[Before-and-after object listings]
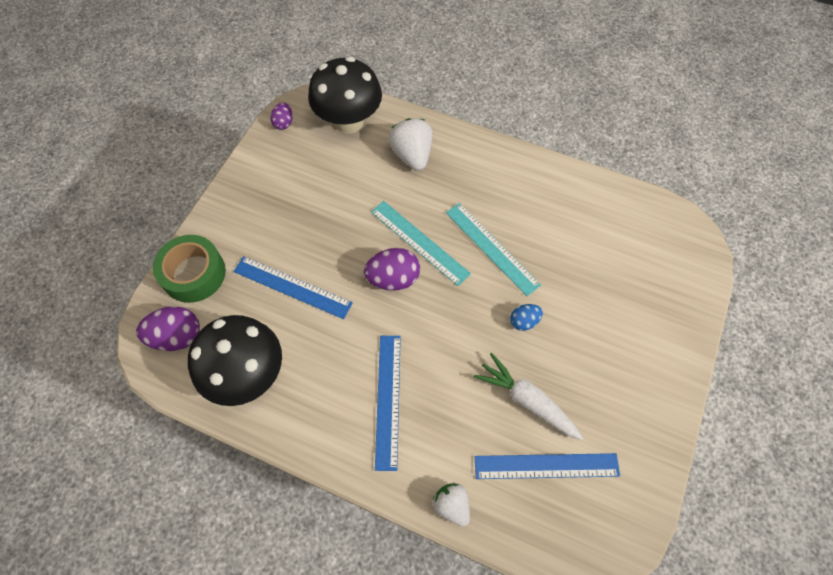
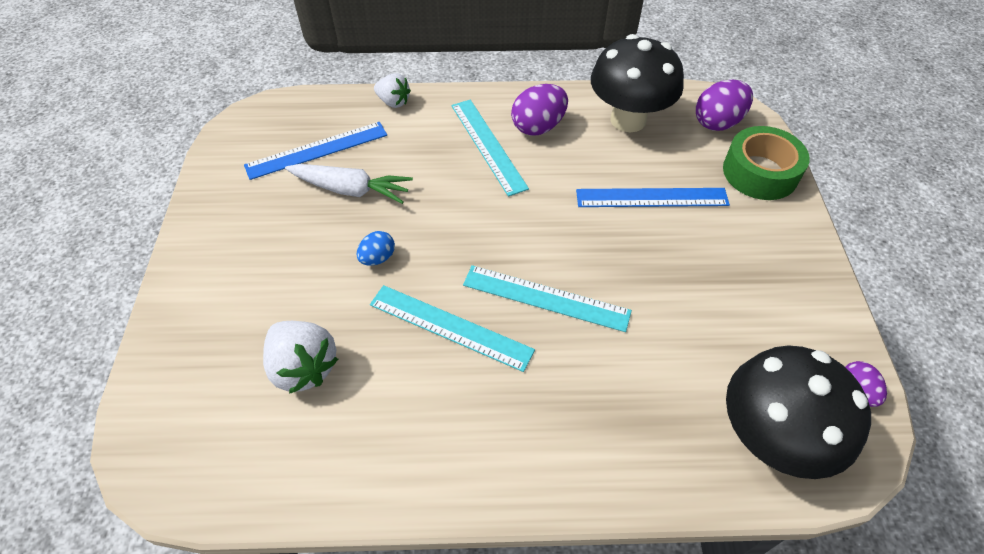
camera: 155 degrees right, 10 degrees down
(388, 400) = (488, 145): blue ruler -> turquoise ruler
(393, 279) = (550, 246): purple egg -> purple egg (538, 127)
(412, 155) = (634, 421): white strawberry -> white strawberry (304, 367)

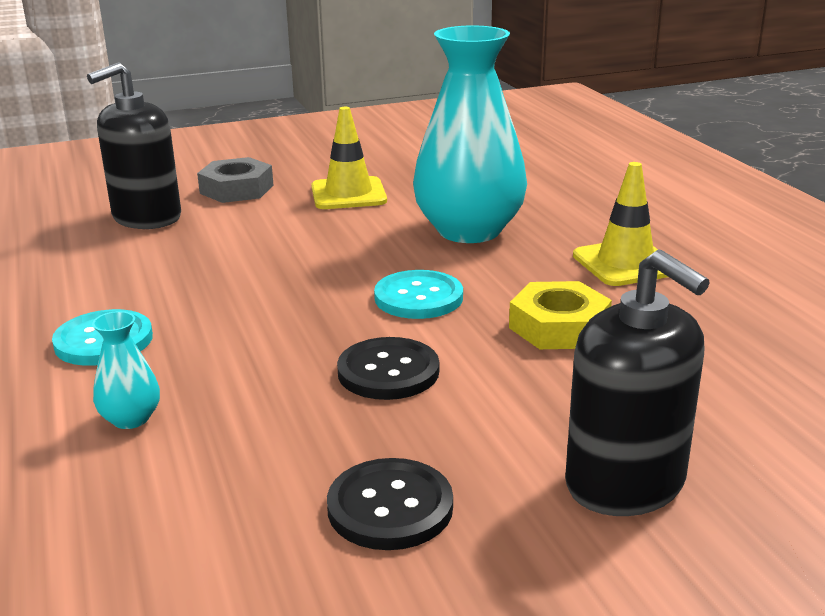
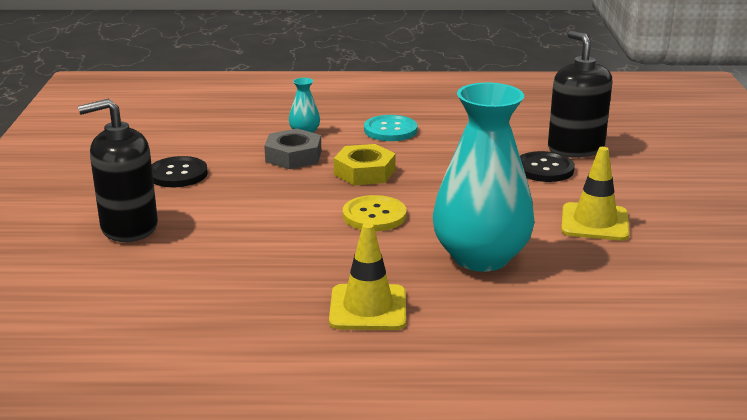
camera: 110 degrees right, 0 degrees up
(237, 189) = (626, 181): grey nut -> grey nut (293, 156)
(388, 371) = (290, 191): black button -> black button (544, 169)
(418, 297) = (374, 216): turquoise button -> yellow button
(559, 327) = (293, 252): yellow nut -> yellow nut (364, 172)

• What the task asks
Across the entries above, state how many lines include the string "right", with no other text.

• Task response
2